__Problem description__: Give back the entries exactly, ending with the "R6: none -> 1.5k (VS, n5)" line.

__The records__:

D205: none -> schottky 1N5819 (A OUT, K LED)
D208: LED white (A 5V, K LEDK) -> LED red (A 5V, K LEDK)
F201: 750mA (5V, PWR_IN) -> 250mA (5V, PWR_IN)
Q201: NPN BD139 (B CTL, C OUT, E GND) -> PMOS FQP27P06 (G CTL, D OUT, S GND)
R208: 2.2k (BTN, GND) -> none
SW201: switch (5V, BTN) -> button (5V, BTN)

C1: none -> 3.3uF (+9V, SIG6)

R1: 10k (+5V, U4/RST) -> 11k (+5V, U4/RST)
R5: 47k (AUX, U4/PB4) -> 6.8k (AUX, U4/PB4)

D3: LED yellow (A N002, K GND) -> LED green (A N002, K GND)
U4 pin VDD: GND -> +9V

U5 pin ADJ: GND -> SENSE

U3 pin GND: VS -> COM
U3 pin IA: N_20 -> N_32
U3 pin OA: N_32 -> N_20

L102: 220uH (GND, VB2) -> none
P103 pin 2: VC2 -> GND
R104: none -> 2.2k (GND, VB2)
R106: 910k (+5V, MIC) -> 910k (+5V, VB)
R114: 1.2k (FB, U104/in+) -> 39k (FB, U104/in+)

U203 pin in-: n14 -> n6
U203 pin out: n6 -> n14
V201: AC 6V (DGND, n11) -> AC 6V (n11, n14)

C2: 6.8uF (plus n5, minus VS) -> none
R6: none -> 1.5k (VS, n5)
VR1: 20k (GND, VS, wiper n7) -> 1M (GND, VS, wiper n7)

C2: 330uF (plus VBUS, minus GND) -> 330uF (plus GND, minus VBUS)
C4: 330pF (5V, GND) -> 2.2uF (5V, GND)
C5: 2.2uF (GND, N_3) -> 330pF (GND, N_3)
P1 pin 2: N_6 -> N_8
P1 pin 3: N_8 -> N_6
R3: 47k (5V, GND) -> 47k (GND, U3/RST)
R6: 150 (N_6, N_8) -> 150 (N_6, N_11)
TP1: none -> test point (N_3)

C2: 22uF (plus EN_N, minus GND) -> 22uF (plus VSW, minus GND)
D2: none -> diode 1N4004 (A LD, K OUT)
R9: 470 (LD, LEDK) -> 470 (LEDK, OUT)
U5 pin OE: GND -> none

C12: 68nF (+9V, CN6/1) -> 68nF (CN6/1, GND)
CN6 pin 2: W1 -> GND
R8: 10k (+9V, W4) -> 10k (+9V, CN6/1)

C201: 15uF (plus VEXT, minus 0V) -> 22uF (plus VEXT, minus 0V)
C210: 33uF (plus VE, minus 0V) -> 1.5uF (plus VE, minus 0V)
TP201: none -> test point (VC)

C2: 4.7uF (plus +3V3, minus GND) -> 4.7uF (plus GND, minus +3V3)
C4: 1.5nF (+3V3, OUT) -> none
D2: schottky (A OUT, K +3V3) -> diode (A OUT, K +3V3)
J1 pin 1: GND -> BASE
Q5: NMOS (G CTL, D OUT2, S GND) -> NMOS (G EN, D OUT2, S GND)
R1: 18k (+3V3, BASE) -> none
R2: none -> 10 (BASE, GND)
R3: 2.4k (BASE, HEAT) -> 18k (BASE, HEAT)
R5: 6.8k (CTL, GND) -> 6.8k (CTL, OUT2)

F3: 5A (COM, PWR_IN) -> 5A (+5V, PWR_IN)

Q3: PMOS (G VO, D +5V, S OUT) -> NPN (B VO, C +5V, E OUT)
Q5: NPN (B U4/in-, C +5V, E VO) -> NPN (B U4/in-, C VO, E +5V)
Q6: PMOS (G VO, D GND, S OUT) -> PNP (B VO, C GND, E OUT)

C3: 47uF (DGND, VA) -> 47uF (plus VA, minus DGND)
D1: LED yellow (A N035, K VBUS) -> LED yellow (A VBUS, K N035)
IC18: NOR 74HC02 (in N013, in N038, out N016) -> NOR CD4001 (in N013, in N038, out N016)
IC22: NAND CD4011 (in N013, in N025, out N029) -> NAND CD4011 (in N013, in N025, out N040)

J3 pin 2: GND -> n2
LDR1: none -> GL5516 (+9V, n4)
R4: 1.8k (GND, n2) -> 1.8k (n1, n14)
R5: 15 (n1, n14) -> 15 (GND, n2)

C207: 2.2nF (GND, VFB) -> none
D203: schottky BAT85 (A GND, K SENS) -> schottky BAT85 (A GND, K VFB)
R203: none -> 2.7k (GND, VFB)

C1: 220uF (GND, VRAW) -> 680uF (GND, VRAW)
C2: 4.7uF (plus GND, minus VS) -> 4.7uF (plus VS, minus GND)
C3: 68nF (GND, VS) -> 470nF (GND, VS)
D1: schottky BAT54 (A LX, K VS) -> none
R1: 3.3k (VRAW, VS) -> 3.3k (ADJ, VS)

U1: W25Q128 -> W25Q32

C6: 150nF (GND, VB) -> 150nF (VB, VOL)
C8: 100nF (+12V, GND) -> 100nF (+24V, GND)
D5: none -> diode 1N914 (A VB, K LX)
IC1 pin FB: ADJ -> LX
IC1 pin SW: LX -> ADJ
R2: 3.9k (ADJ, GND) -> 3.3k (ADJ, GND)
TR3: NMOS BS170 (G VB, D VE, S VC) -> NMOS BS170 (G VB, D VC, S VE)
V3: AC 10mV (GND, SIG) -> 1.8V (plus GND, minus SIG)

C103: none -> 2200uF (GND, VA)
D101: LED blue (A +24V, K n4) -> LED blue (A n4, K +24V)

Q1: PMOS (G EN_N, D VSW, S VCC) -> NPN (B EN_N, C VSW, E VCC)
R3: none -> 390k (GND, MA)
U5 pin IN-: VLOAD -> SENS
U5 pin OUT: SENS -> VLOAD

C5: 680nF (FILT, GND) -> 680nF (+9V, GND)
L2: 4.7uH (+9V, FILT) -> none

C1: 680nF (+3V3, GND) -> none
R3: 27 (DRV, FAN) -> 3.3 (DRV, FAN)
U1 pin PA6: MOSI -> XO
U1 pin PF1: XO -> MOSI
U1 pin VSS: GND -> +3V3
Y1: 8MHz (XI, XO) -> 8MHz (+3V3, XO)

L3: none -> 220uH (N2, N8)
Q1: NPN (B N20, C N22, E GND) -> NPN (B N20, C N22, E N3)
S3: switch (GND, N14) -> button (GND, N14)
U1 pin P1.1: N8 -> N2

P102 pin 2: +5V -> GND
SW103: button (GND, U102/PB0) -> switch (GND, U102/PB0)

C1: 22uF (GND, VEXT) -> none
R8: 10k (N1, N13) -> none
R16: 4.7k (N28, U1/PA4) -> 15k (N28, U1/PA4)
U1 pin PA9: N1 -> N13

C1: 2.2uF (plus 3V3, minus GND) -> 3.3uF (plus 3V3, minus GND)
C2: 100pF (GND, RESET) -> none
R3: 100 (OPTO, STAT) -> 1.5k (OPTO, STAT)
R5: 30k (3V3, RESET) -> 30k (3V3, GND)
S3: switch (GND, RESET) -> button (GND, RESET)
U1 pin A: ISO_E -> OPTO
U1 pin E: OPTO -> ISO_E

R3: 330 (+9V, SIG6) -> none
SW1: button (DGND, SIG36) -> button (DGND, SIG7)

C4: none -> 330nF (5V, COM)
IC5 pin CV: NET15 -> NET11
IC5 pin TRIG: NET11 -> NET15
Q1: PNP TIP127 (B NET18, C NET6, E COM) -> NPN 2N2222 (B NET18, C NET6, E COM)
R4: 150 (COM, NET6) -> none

__Written solution__:
D205: none -> schottky 1N5819 (A OUT, K LED)
D208: LED white (A 5V, K LEDK) -> LED red (A 5V, K LEDK)
F201: 750mA (5V, PWR_IN) -> 250mA (5V, PWR_IN)
Q201: NPN BD139 (B CTL, C OUT, E GND) -> PMOS FQP27P06 (G CTL, D OUT, S GND)
R208: 2.2k (BTN, GND) -> none
SW201: switch (5V, BTN) -> button (5V, BTN)

C1: none -> 3.3uF (+9V, SIG6)

R1: 10k (+5V, U4/RST) -> 11k (+5V, U4/RST)
R5: 47k (AUX, U4/PB4) -> 6.8k (AUX, U4/PB4)

D3: LED yellow (A N002, K GND) -> LED green (A N002, K GND)
U4 pin VDD: GND -> +9V

U5 pin ADJ: GND -> SENSE

U3 pin GND: VS -> COM
U3 pin IA: N_20 -> N_32
U3 pin OA: N_32 -> N_20

L102: 220uH (GND, VB2) -> none
P103 pin 2: VC2 -> GND
R104: none -> 2.2k (GND, VB2)
R106: 910k (+5V, MIC) -> 910k (+5V, VB)
R114: 1.2k (FB, U104/in+) -> 39k (FB, U104/in+)

U203 pin in-: n14 -> n6
U203 pin out: n6 -> n14
V201: AC 6V (DGND, n11) -> AC 6V (n11, n14)

C2: 6.8uF (plus n5, minus VS) -> none
R6: none -> 1.5k (VS, n5)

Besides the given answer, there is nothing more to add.